**EXERCISE GOAL**. Retype, word for word, every line from the one holding "replace | imbryk" through the one holding "move | kapelusz" in the entries below, both included, and only those lines.

*** INFORMATION SUPPLIED Section Begins ***

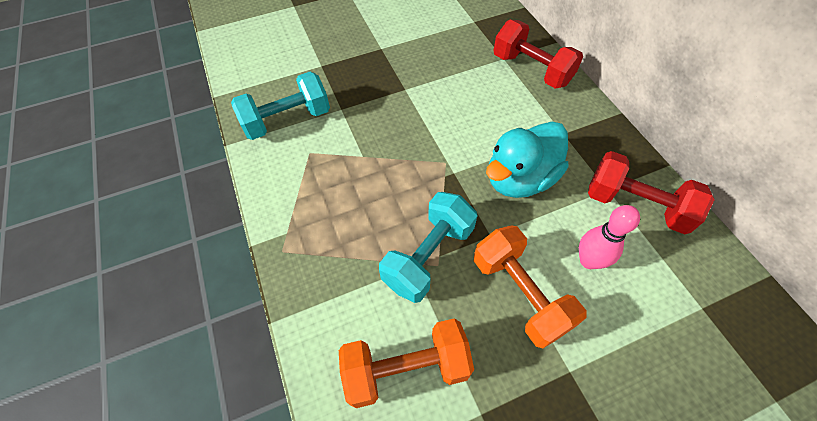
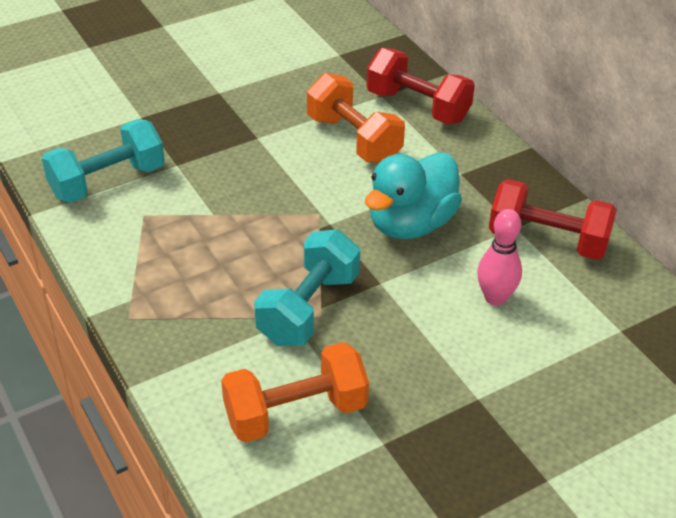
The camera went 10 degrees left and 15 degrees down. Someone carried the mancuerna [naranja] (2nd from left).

*** INFORMATION SUPPLIED Section Ends ***
*** INFORMATION SUPPLIED Section Begins ***

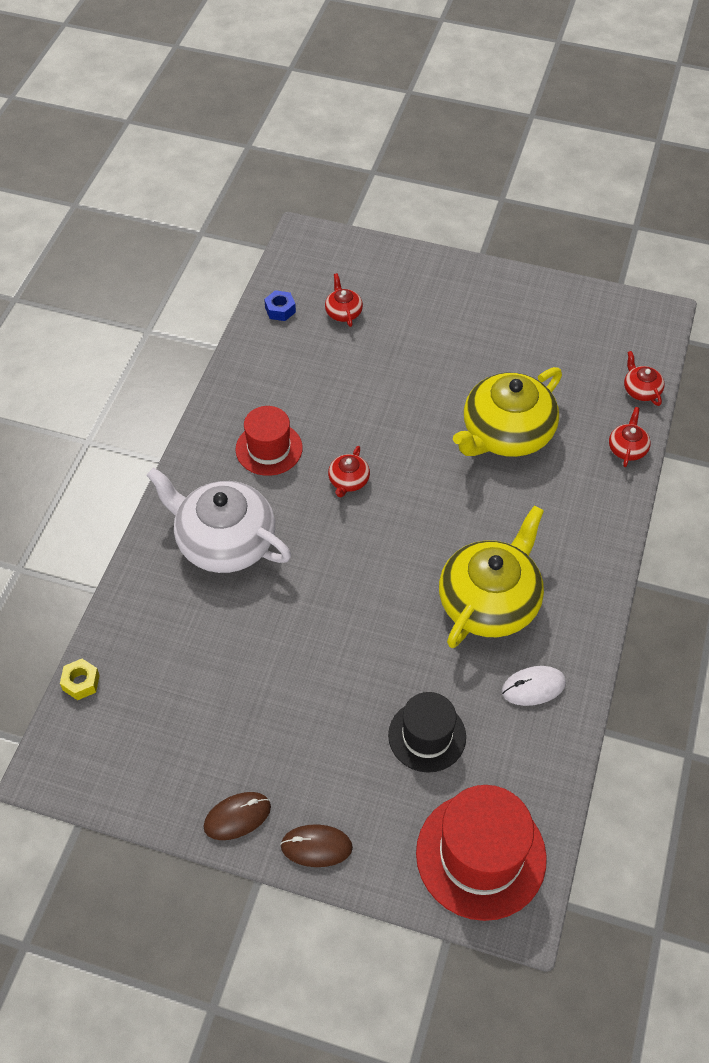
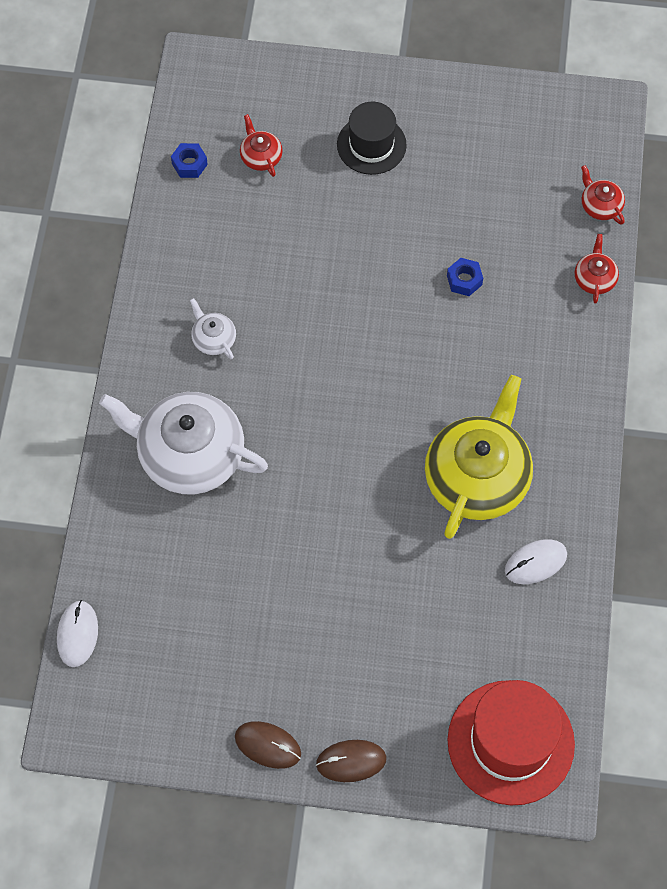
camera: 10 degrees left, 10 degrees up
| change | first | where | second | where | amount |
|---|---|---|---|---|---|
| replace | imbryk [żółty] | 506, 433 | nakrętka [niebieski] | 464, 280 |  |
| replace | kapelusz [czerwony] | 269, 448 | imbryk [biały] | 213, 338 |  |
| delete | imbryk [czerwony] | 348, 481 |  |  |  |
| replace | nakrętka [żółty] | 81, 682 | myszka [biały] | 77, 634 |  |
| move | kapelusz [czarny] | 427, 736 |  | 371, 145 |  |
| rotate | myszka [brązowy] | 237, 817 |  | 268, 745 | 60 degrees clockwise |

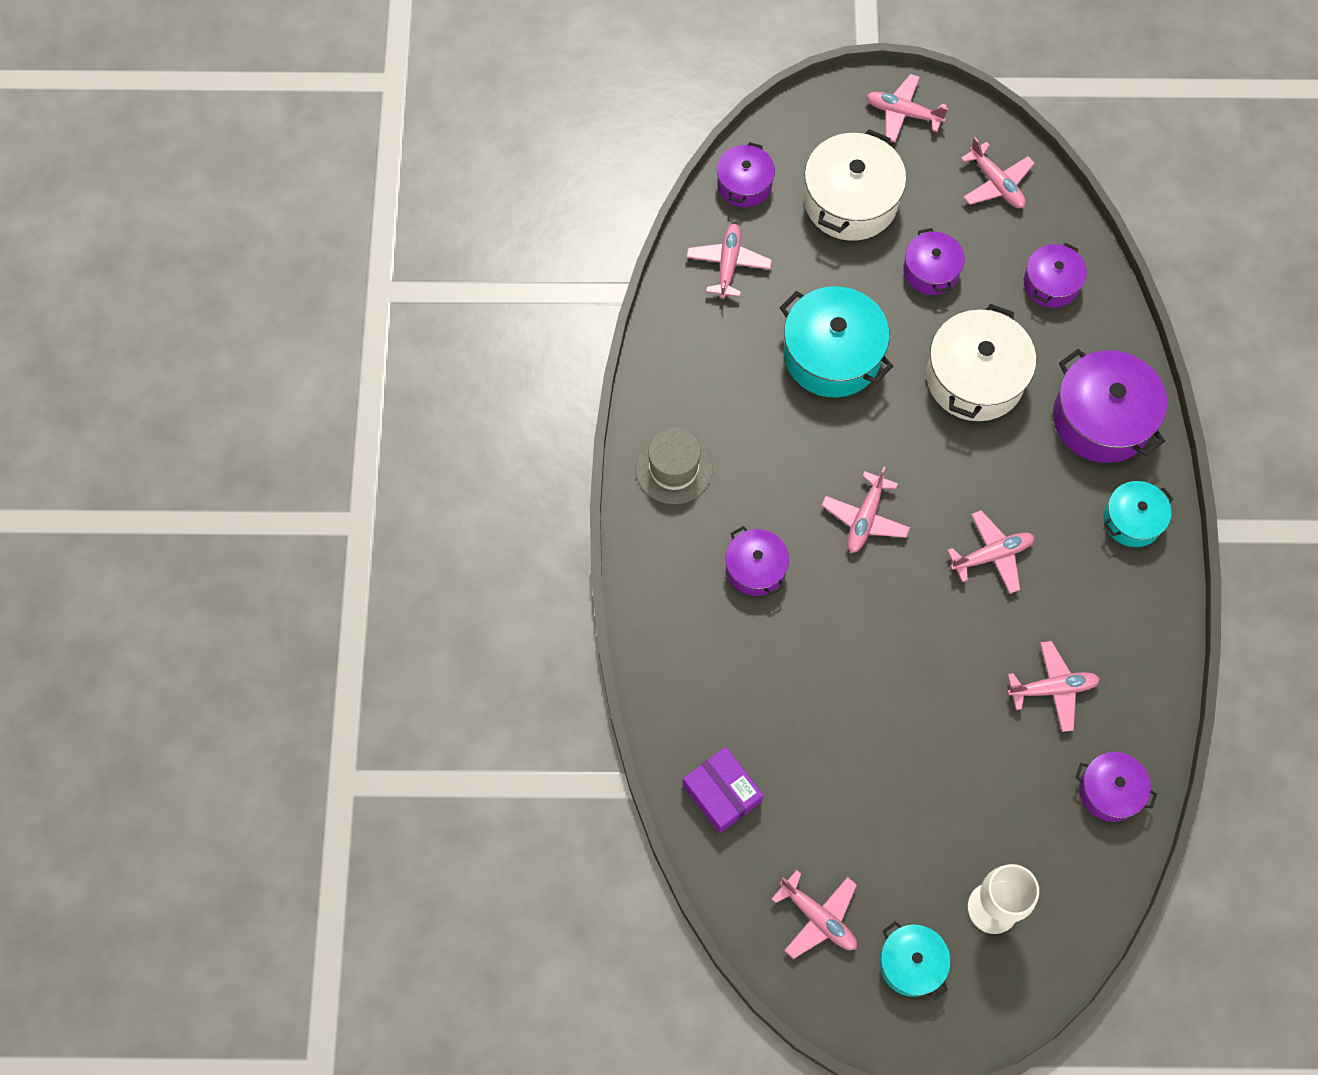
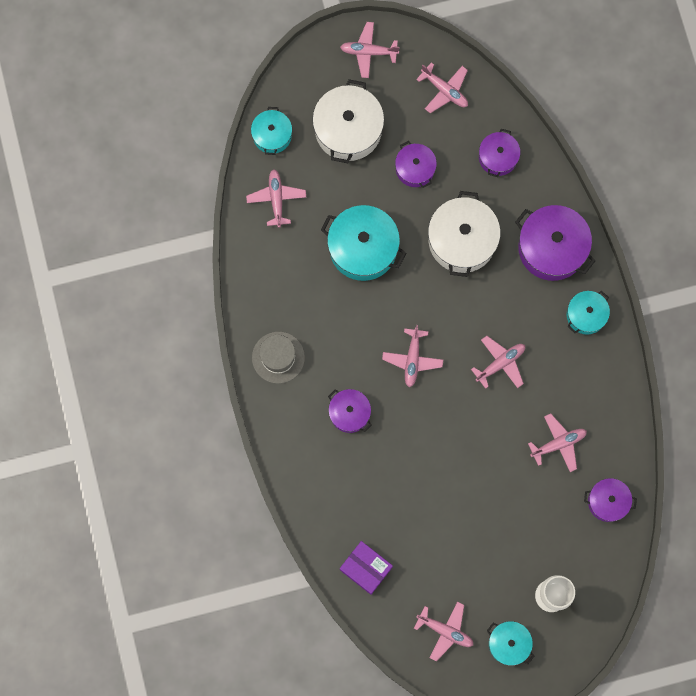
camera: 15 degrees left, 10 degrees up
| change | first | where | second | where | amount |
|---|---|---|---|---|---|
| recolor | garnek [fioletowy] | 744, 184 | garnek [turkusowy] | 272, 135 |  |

*** INFORMATION SUPPLIED Section Ends ***

**TASK OUTPUT**.
| replace | imbryk [żółty] | 506, 433 | nakrętka [niebieski] | 464, 280 |  |
| replace | kapelusz [czerwony] | 269, 448 | imbryk [biały] | 213, 338 |  |
| delete | imbryk [czerwony] | 348, 481 |  |  |  |
| replace | nakrętka [żółty] | 81, 682 | myszka [biały] | 77, 634 |  |
| move | kapelusz [czarny] | 427, 736 |  | 371, 145 |  |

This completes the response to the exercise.